> **WHAT IS REQUIRED**
Only those lines in the data below from the line containing "white cone 519" through the line containing "orange soap dispenser 724 388 => nothing", both included, should be restated word for word.

> **MATERIAL FOR THIS EXERCISE**
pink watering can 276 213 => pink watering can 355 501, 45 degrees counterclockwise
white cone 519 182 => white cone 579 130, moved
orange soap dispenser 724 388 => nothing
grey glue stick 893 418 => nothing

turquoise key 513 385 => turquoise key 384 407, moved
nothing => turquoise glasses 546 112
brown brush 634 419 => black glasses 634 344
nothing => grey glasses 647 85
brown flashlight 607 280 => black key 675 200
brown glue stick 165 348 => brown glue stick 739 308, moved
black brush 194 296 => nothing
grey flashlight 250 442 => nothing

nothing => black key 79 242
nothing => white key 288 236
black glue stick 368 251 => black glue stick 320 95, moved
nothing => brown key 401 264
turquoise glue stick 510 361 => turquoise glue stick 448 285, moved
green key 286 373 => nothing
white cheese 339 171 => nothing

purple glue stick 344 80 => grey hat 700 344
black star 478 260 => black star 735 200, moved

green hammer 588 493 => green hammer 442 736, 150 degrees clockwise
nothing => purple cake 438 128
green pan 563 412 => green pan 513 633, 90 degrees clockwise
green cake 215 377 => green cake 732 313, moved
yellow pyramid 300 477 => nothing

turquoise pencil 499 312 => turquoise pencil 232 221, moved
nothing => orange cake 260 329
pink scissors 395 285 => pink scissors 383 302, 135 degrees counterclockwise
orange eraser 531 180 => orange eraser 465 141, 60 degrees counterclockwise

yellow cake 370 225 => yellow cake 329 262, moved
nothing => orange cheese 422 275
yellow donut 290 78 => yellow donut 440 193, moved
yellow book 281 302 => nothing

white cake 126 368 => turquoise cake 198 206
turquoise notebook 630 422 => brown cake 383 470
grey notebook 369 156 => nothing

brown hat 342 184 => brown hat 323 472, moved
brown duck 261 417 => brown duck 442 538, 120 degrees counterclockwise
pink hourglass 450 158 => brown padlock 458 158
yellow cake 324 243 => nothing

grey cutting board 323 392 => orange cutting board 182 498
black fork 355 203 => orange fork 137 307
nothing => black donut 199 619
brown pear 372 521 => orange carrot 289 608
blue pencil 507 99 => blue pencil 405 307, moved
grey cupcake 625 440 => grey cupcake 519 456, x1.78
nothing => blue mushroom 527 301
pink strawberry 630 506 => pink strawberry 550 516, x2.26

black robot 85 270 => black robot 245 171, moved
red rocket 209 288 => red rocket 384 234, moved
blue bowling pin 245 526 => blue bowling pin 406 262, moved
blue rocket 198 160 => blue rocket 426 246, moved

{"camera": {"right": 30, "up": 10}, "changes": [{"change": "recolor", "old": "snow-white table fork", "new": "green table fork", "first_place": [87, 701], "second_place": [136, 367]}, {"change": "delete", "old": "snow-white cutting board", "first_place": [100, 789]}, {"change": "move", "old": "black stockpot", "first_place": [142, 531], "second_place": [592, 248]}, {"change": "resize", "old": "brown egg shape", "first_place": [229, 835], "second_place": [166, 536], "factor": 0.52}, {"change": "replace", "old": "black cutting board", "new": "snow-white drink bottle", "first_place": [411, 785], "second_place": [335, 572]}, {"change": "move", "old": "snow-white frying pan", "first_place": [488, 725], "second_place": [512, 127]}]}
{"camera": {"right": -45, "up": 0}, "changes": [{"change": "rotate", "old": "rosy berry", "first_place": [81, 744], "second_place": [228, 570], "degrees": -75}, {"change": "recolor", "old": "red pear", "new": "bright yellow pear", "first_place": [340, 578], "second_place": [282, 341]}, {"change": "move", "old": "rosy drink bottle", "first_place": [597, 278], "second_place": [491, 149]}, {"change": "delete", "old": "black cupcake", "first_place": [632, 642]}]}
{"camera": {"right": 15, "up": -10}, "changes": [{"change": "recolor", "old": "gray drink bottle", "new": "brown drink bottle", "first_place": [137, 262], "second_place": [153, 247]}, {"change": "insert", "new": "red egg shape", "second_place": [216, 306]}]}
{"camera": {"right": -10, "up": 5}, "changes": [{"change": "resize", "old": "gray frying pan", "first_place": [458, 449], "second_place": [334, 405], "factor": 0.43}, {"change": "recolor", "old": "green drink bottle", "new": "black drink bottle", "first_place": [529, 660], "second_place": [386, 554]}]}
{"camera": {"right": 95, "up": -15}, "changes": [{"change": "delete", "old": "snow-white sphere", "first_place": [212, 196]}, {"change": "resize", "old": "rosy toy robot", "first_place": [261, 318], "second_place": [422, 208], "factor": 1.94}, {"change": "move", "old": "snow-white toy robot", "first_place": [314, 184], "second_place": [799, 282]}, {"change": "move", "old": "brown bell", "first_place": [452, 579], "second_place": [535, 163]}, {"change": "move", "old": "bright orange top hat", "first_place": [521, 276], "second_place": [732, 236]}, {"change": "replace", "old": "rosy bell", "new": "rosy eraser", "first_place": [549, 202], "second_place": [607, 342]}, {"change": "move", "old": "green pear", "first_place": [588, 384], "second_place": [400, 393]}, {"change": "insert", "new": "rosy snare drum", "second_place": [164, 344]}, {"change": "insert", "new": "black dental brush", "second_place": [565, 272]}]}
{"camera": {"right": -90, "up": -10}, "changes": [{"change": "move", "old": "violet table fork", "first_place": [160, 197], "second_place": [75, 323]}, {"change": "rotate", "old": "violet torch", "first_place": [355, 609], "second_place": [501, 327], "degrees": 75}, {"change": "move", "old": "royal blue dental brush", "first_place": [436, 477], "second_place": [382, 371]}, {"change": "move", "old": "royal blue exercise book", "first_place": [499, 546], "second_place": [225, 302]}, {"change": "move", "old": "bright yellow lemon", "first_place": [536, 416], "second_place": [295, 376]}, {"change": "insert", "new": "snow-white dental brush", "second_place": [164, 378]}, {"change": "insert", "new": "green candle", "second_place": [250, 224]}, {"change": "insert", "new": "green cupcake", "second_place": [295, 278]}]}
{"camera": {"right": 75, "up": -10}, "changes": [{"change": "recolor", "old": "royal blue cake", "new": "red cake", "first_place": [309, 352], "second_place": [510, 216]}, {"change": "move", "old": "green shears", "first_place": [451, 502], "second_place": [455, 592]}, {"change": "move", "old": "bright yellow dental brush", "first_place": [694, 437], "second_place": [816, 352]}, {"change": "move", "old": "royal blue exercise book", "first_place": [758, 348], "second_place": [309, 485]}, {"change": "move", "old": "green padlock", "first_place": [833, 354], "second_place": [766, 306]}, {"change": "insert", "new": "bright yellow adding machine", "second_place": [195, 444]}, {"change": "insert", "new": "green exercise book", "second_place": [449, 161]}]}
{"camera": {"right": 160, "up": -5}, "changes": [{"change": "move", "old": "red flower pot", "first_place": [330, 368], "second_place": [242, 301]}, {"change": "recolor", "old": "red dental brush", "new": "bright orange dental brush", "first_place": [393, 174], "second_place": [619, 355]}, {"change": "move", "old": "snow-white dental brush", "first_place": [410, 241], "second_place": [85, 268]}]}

> **ANSWER FOR THE TASK**
white cone 519 182 => white cone 579 130, moved
orange soap dispenser 724 388 => nothing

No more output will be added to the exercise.